> **Task to carry out**
Print the complete set of entries exactly.

> **Exercise materials**
============================================================
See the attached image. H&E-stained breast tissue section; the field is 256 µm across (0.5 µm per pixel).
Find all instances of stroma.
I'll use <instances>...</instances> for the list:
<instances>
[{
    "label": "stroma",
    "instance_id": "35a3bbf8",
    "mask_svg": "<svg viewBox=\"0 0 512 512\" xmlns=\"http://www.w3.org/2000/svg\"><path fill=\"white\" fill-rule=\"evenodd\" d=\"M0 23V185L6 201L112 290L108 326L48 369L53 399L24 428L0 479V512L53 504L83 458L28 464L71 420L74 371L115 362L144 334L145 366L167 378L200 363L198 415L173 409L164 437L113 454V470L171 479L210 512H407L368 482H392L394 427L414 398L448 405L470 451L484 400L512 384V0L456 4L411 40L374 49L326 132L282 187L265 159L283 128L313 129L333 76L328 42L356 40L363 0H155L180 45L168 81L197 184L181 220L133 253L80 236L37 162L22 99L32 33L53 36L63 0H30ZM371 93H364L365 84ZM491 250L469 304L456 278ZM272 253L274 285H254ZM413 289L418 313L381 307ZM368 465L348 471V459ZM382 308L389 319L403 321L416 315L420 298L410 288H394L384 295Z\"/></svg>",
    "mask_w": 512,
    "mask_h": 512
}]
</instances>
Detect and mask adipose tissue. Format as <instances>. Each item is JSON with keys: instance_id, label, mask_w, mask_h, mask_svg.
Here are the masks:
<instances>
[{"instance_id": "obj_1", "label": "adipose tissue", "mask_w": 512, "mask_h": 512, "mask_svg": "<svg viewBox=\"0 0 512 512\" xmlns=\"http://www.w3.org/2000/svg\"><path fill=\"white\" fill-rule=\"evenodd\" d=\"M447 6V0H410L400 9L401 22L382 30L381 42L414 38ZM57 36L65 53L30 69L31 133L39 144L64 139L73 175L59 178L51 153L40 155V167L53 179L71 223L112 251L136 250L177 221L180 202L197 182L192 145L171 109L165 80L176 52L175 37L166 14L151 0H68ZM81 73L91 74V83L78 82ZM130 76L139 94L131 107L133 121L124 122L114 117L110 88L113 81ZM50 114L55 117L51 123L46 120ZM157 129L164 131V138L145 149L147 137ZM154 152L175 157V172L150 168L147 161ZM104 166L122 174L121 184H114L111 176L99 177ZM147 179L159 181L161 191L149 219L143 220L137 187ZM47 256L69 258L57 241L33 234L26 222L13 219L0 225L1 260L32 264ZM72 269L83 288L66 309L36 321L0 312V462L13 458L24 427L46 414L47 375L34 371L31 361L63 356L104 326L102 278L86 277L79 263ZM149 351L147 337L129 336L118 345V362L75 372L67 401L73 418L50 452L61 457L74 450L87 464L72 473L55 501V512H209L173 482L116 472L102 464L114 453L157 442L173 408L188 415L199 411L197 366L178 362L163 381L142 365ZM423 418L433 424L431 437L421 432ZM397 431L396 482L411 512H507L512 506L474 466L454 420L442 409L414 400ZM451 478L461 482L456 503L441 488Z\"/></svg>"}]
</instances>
============================================================
> **Solution**
See the attached image. H&E-stained breast tissue section; the field is 256 µm across (0.5 µm per pixel).
Find all instances of stroma.
I'll use <instances>...</instances> for the list:
<instances>
[{
    "label": "stroma",
    "instance_id": "35a3bbf8",
    "mask_svg": "<svg viewBox=\"0 0 512 512\" xmlns=\"http://www.w3.org/2000/svg\"><path fill=\"white\" fill-rule=\"evenodd\" d=\"M0 23V185L6 201L112 290L108 326L48 369L53 399L24 428L0 479V512L53 504L83 458L28 464L71 420L74 371L115 362L144 334L145 366L167 378L200 363L198 415L173 409L164 437L113 454V470L171 479L210 512H407L368 482H392L394 427L414 398L448 405L470 451L484 400L512 384V0L456 4L411 40L374 49L326 132L282 187L265 159L283 128L313 129L333 76L328 42L356 40L363 0H155L180 45L168 81L197 184L181 220L133 253L80 236L37 162L22 99L32 33L53 36L63 0H30ZM371 93H364L365 84ZM491 250L469 304L456 278ZM272 253L274 285H254ZM413 289L418 313L381 307ZM368 465L348 471V459ZM382 308L389 319L403 321L416 315L420 298L410 288H394L384 295Z\"/></svg>",
    "mask_w": 512,
    "mask_h": 512
}]
</instances>
Detect and mask adipose tissue. Format as <instances>. Each item is JSON with keys: instance_id, label, mask_w, mask_h, mask_svg.
Here are the masks:
<instances>
[{"instance_id": "obj_1", "label": "adipose tissue", "mask_w": 512, "mask_h": 512, "mask_svg": "<svg viewBox=\"0 0 512 512\" xmlns=\"http://www.w3.org/2000/svg\"><path fill=\"white\" fill-rule=\"evenodd\" d=\"M447 6V0H410L400 9L401 22L382 30L381 42L414 38ZM57 36L65 53L30 69L31 133L39 144L64 139L73 175L59 178L51 153L40 155V167L53 179L71 223L112 251L136 250L177 221L180 202L197 182L192 145L171 109L165 80L176 52L175 37L166 14L151 0H68ZM81 73L91 74V83L78 82ZM130 76L139 94L131 107L133 121L124 122L114 117L110 88L113 81ZM50 114L55 117L51 123L46 120ZM157 129L164 131V138L145 149L147 137ZM154 152L175 157V172L150 168L147 161ZM104 166L122 174L121 184H114L111 176L99 177ZM147 179L159 181L161 191L149 219L143 220L137 187ZM47 256L69 258L57 241L33 234L26 222L13 219L0 225L1 260L32 264ZM72 269L83 288L66 309L36 321L0 312V462L13 458L24 427L46 414L47 375L34 371L31 361L63 356L104 326L102 278L86 277L79 263ZM149 351L147 337L129 336L118 345V362L75 372L67 401L73 418L50 452L61 457L74 450L87 464L72 473L55 501V512H209L173 482L116 472L102 464L114 453L157 442L173 408L188 415L199 411L197 366L178 362L163 381L142 365ZM423 418L433 424L431 437L421 432ZM397 431L396 482L411 512H507L512 506L474 466L454 420L442 409L414 400ZM451 478L461 482L456 503L441 488Z\"/></svg>"}]
</instances>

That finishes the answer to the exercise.